[YOUR TASK]
Each line that contains "grey" needs to be copied from the listing.

[INPUT DATA]
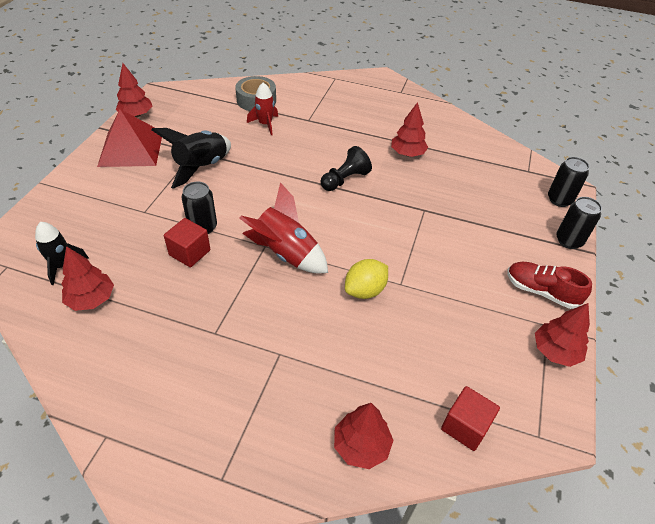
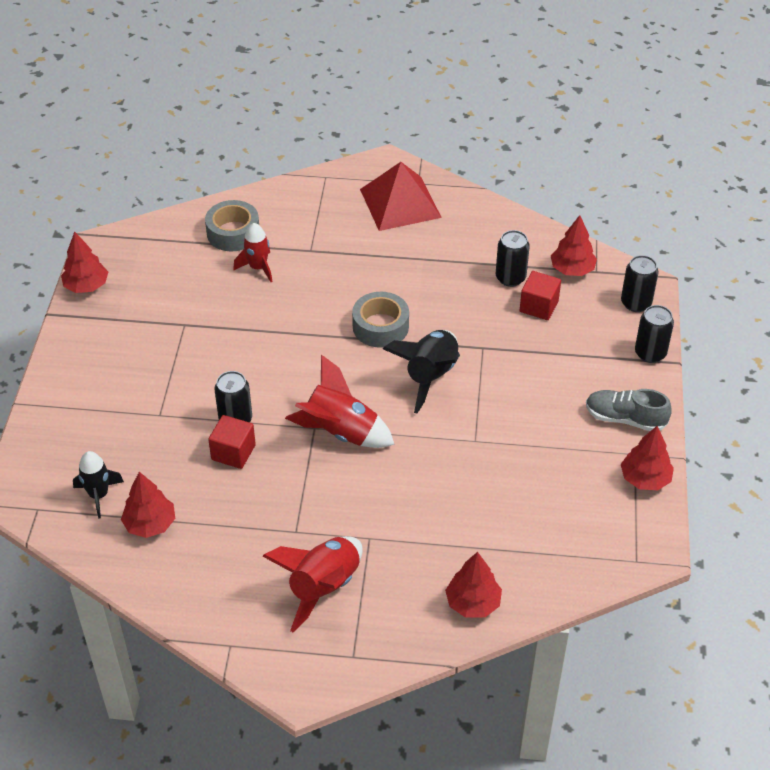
camera: 10 degrees left, 0 degrees up
(131, 148) = (103, 336): red pyramid -> red pyramid (400, 203)
(201, 167) = (202, 344): black rocket -> black rocket (430, 376)
(220, 394) = (324, 587): none -> red rocket
(345, 180) = (380, 326): black pawn -> grey tape
(365, 290) = (438, 455): yellow lemon -> none
(407, 153) = (447, 275): red tree -> red tree (572, 270)
(457, 164) = (510, 278): none -> black can
(465, 426) = (566, 566): red cube -> red cube (539, 306)
(541, 291) = (625, 419): red shoe -> grey shoe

[RESPONSE BELOW]
(345, 180) = (380, 326): black pawn -> grey tape
(541, 291) = (625, 419): red shoe -> grey shoe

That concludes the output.